### What is required
In the copy, every line of the material that follows must appear exactly, and no pictures should.

### Supplied material
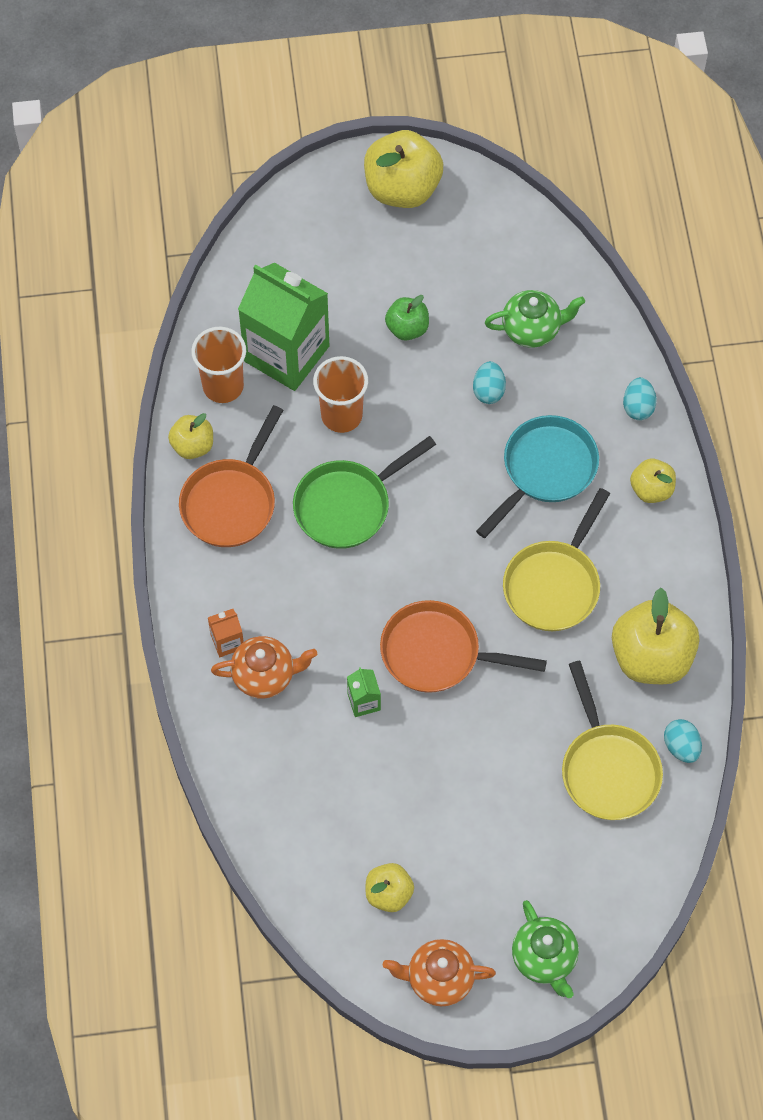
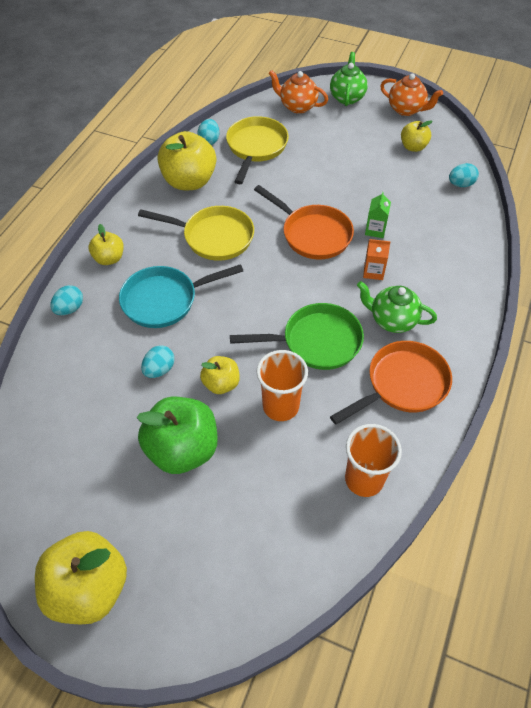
camera: 150 degrees left, 10 degrees down
(193, 446) = (414, 442): yellow apple -> yellow apple (221, 384)
(227, 641) = (449, 298): orange carton -> orange carton (373, 271)
(265, 676) = (432, 269): orange teapot -> orange teapot (297, 106)
(286, 353) = (294, 480): green carton -> none
(289, 849) = (460, 184): none -> turquoise egg
(407, 328) = (182, 449): green apple -> green apple, size x1.84
(532, 329) = (91, 398): green teapot -> green teapot (392, 320)
(554, 584) = (213, 237): yellow pan -> yellow pan turned 45 degrees clockwise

### Output of the exercise
camera: 150 degrees left, 10 degrees down
(193, 446) = (414, 442): yellow apple -> yellow apple (221, 384)
(227, 641) = (449, 298): orange carton -> orange carton (373, 271)
(265, 676) = (432, 269): orange teapot -> orange teapot (297, 106)
(286, 353) = (294, 480): green carton -> none
(289, 849) = (460, 184): none -> turquoise egg
(407, 328) = (182, 449): green apple -> green apple, size x1.84
(532, 329) = (91, 398): green teapot -> green teapot (392, 320)
(554, 584) = (213, 237): yellow pan -> yellow pan turned 45 degrees clockwise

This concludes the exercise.